• _What to work on_
Repeat exactly, and only, the lines below starting at the line that contains "camera: 10 degrees left, 15 degrees up" and ending at the line that contains "(304, 248) = (353, 278): none -> green rocket", inclusive of both.

• _Data for the task_
++++++++++++++++++++

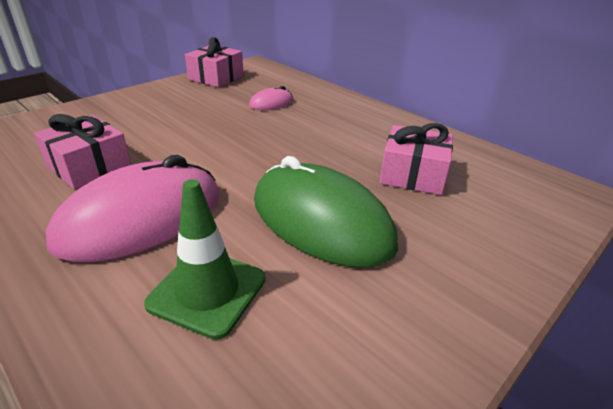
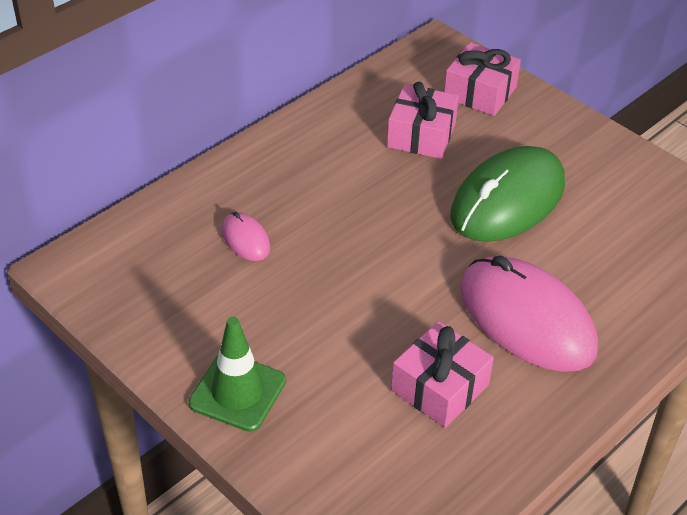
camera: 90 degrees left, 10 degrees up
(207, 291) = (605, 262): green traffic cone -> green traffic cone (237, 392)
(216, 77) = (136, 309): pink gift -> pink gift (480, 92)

++++++++++++++++++++

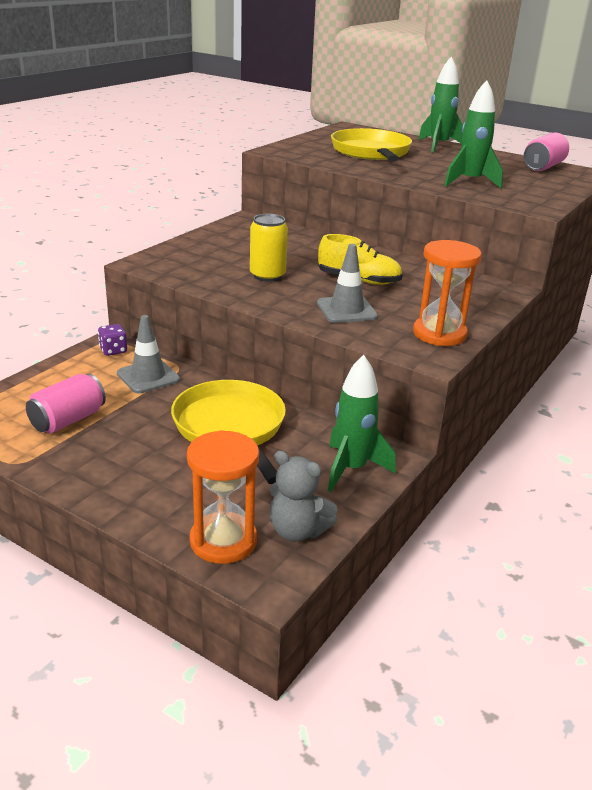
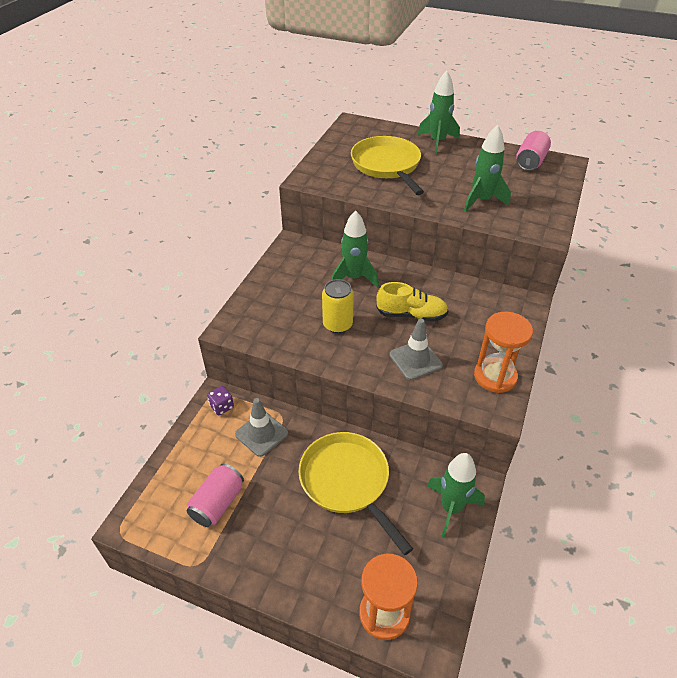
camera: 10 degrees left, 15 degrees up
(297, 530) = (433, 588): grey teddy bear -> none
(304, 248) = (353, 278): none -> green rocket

++++++++++++++++++++

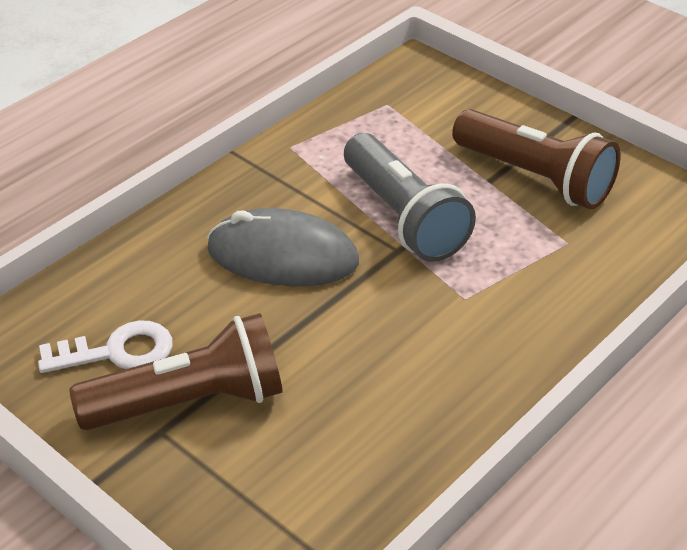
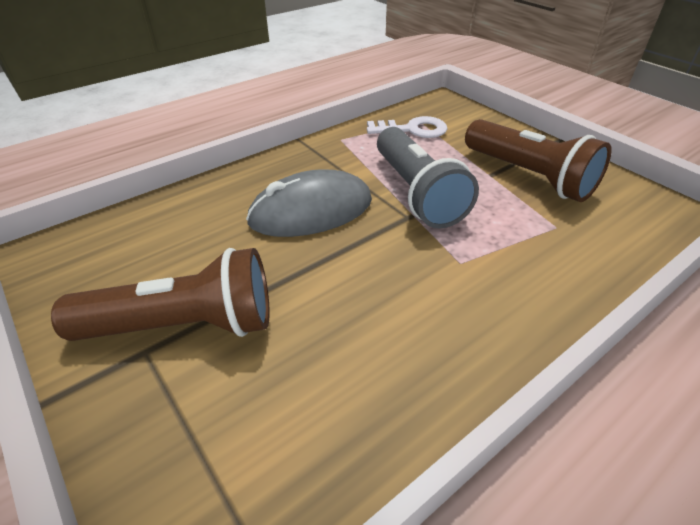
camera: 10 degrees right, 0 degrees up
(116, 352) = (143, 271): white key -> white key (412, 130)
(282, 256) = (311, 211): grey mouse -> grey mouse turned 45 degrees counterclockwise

++++++++++++++++++++

• _Response_
camera: 10 degrees left, 15 degrees up
(297, 530) = (433, 588): grey teddy bear -> none
(304, 248) = (353, 278): none -> green rocket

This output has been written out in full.